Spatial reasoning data

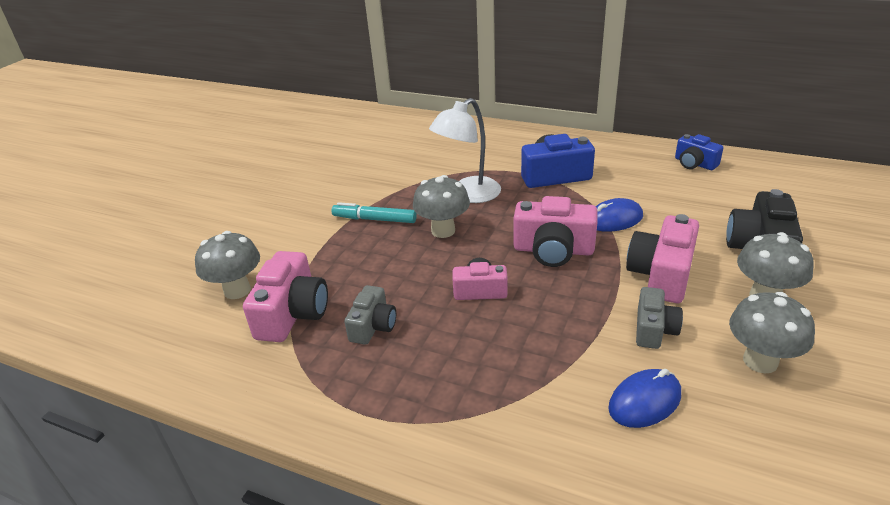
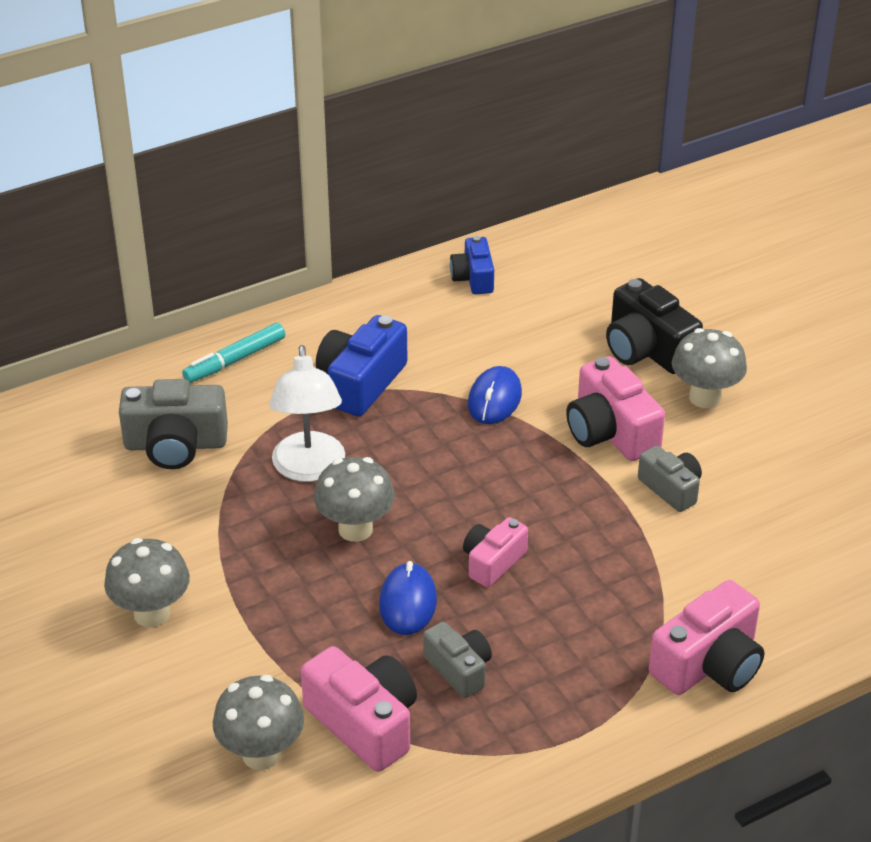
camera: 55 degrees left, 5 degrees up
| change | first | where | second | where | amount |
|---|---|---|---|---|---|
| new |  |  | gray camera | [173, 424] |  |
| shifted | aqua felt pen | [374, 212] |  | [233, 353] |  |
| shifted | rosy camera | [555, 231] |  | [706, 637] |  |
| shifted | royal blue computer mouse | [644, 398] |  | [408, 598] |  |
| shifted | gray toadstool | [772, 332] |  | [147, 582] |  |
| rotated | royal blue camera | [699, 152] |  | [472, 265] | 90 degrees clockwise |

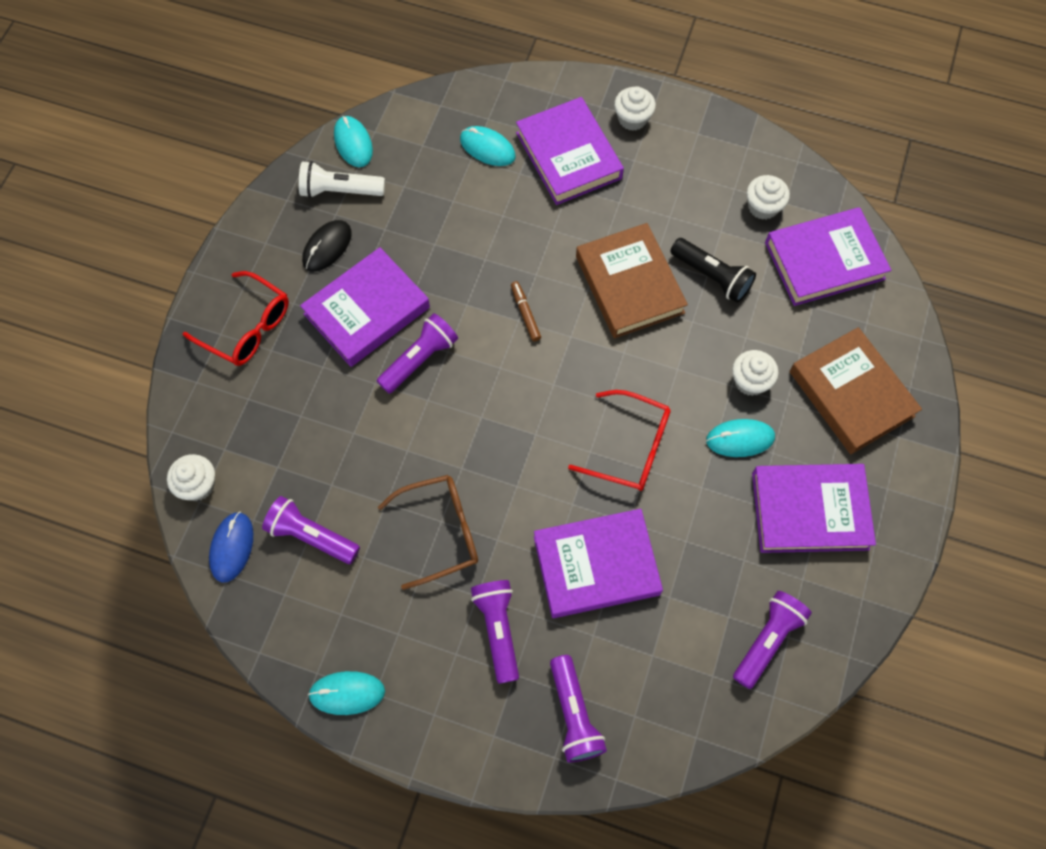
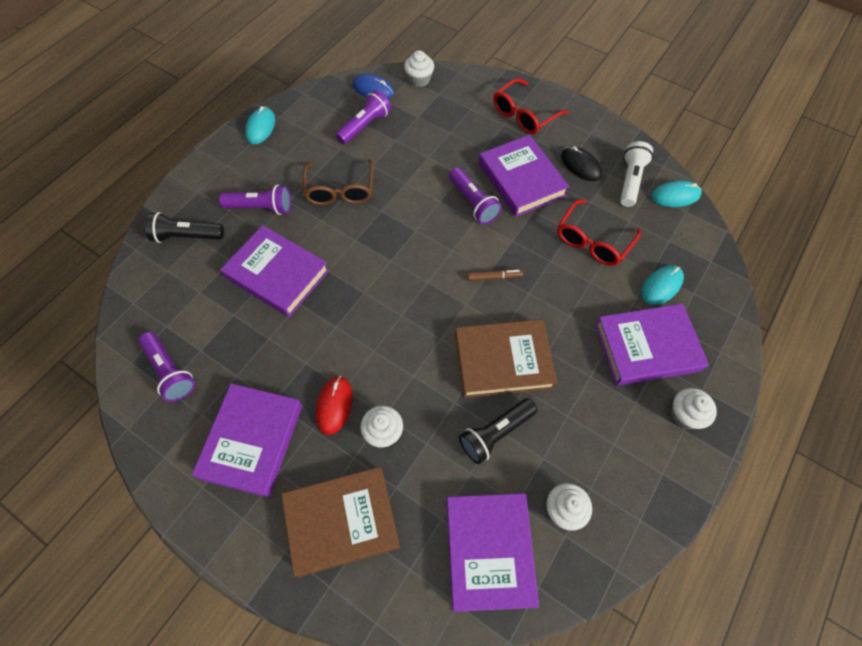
camera: 105 degrees right, 5 degrees down
| change | first | where | second | where | amount |
|---|---|---|---|---|---|
| shifted | red eyeglasses | [619, 440] |  | [599, 232] |  |
| repainted | royal purple pocket torch | [578, 709] | ebony pocket torch | [184, 227] |  |
| repainted | aqua computer mouse | [740, 438] | red computer mouse | [334, 405] |  |
| rotated | royal purple hardback | [598, 563] |  | [274, 271] | 60 degrees counterclockwise |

◆ Brief
Wherever a line in the records contains the word "gray", copy that line.

◆ Answer to the problem
| new |  |  | gray camera | [173, 424] |  |
| shifted | gray toadstool | [772, 332] |  | [147, 582] |  |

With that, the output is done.